== RECORDS FOR THIS EXERCISE
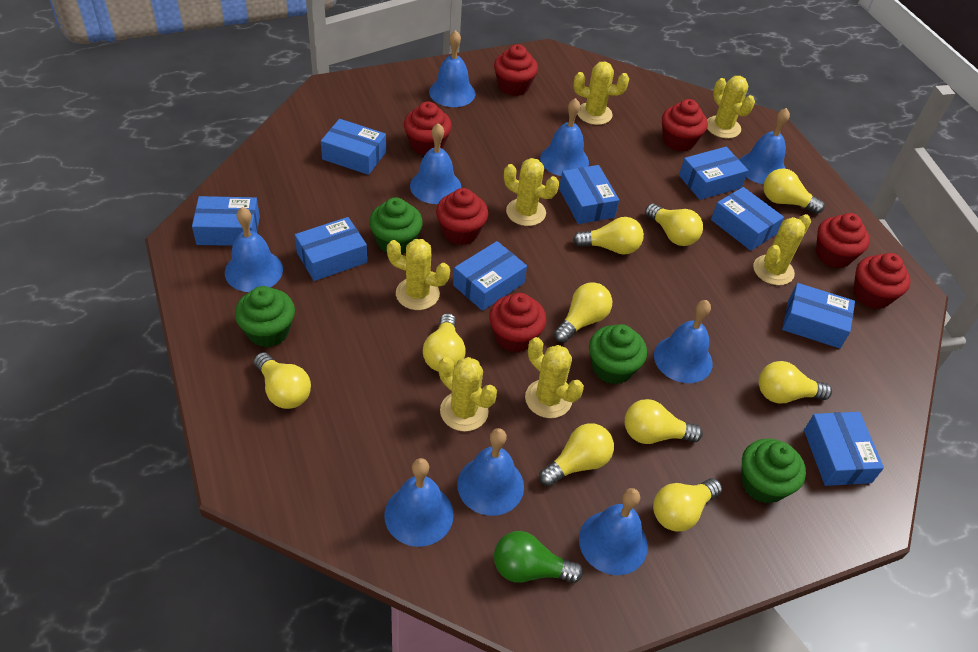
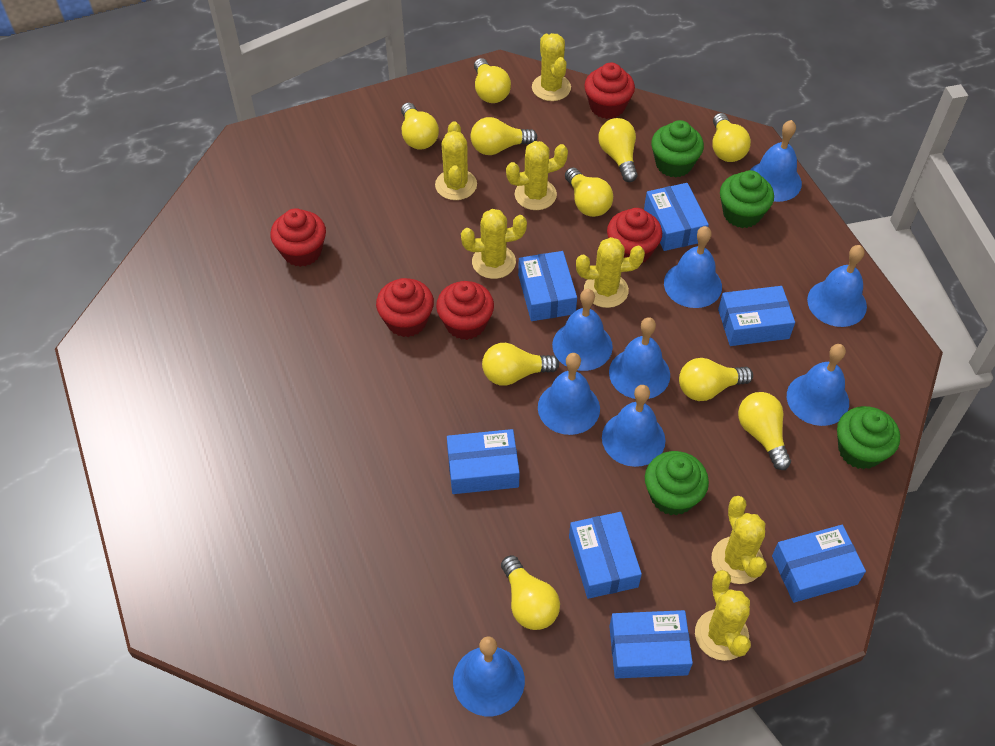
blue box: 9 -> 7
green light bulb: 1 -> 0
red cupcake: 7 -> 5

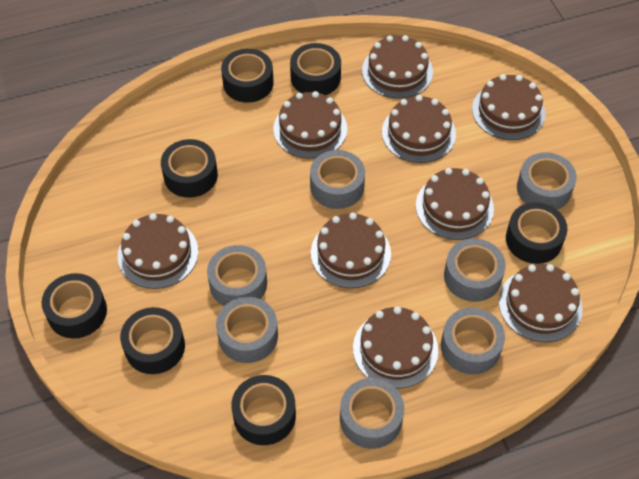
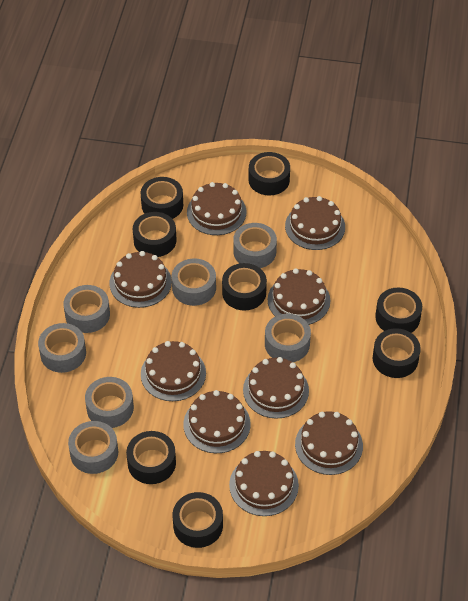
black tape: 7 -> 8

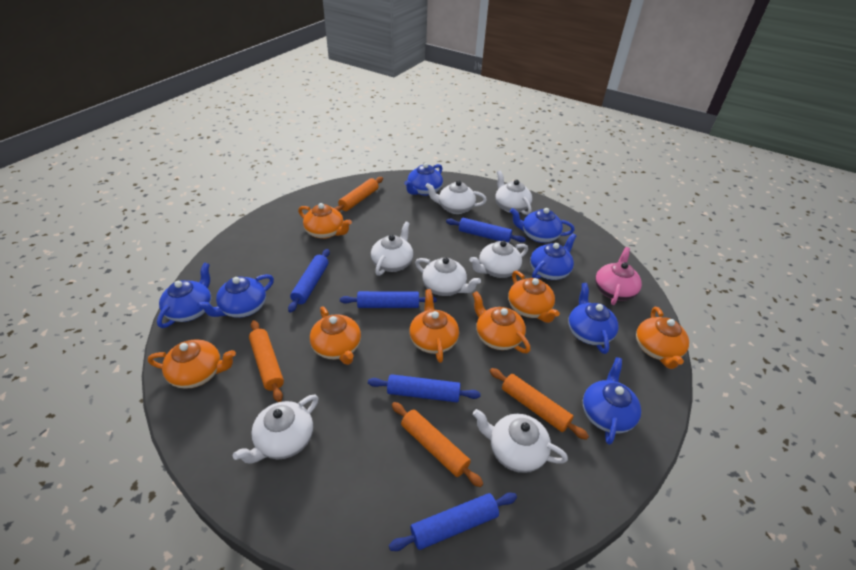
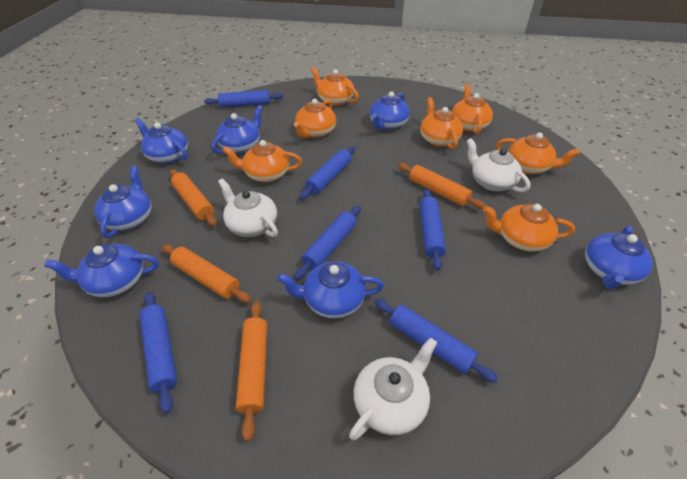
blue rolling pin: 5 -> 6
pink teapot: 1 -> 0
white teapot: 7 -> 3

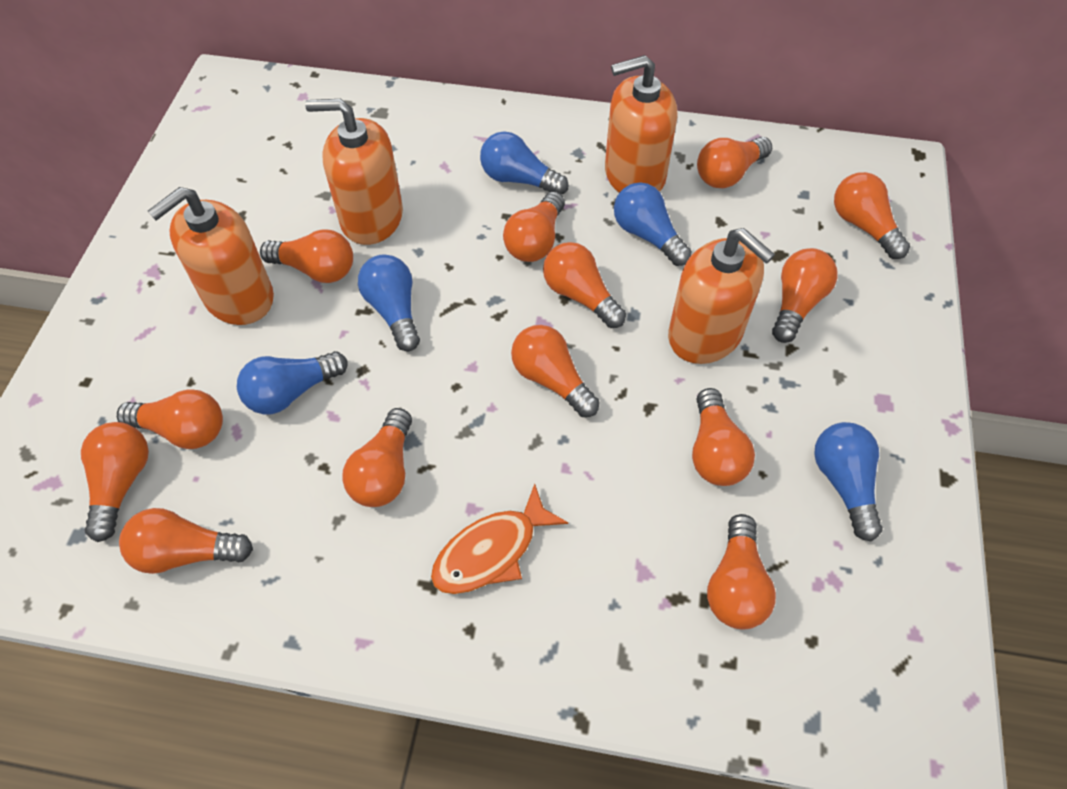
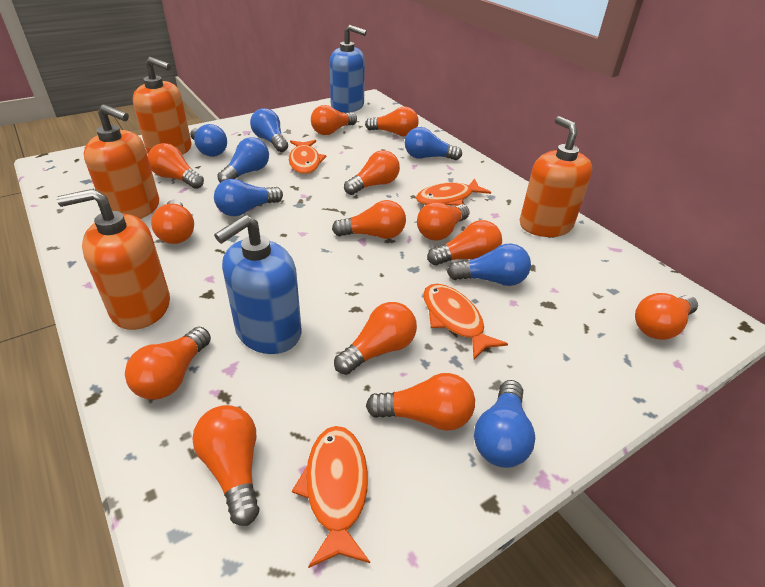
blue light bulb: 5 -> 7
blue soap dispenser: 0 -> 2
orange fish: 1 -> 4

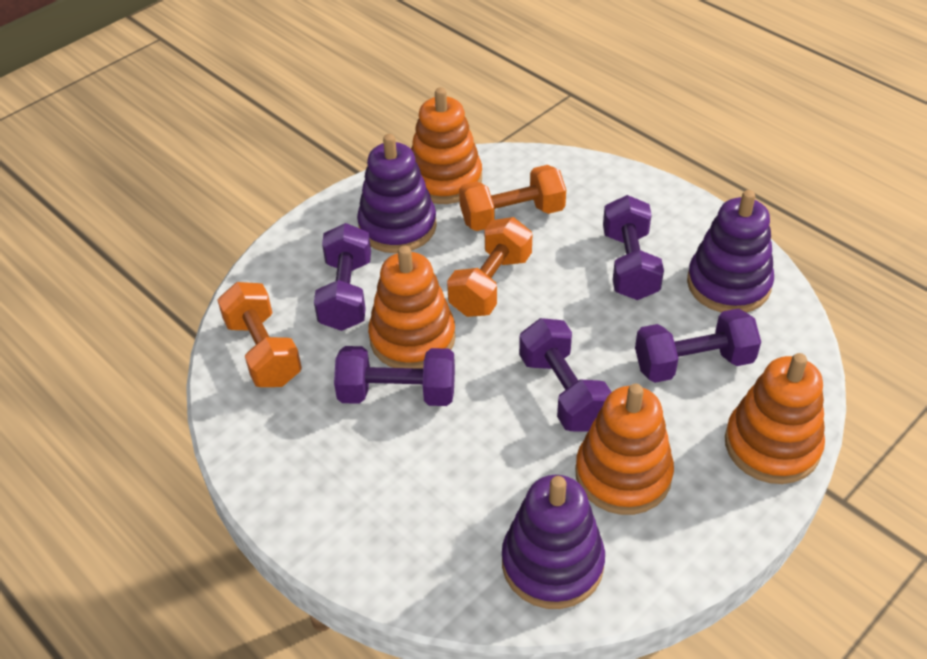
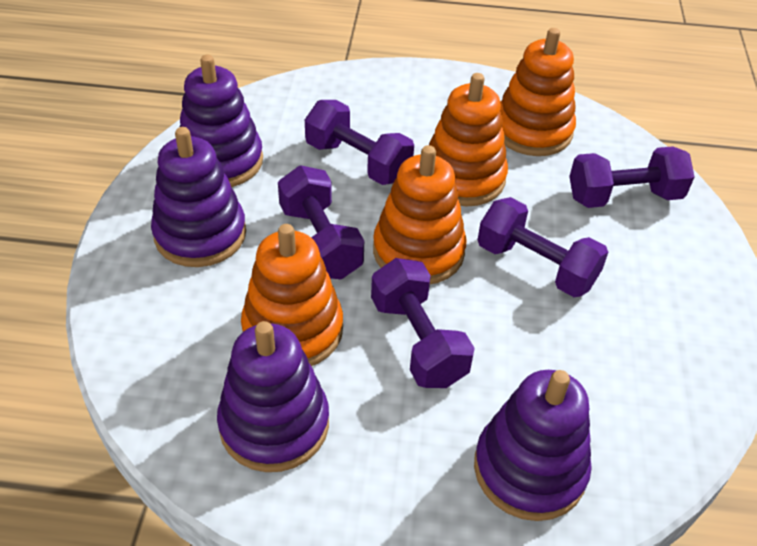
orange dumbbell: 3 -> 0
purple stacking toy: 3 -> 4

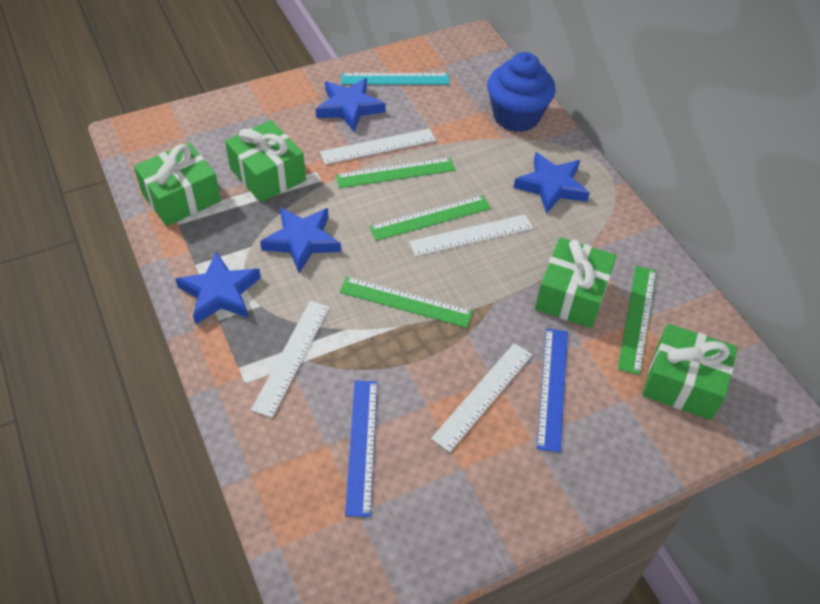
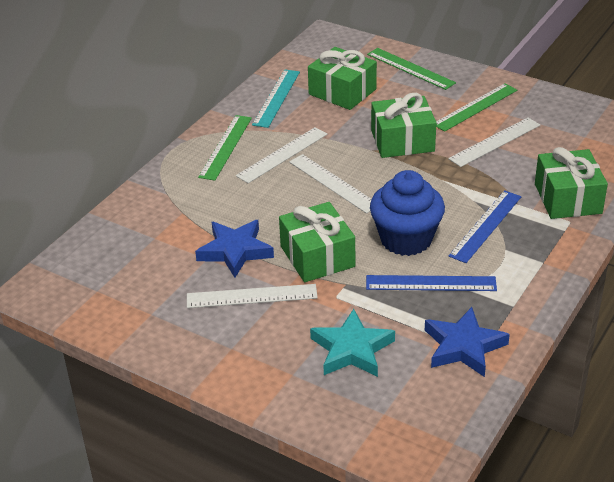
blue star: 4 -> 2
green ruler: 4 -> 3
turquoise star: 0 -> 1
====
• **ASSIGNED TASK**
Retype the listing exactly. Skip every picture.

• **RESPONSE BOX**
blue box: 9 -> 7
green light bulb: 1 -> 0
red cupcake: 7 -> 5

black tape: 7 -> 8

blue rolling pin: 5 -> 6
pink teapot: 1 -> 0
white teapot: 7 -> 3

blue light bulb: 5 -> 7
blue soap dispenser: 0 -> 2
orange fish: 1 -> 4

orange dumbbell: 3 -> 0
purple stacking toy: 3 -> 4

blue star: 4 -> 2
green ruler: 4 -> 3
turquoise star: 0 -> 1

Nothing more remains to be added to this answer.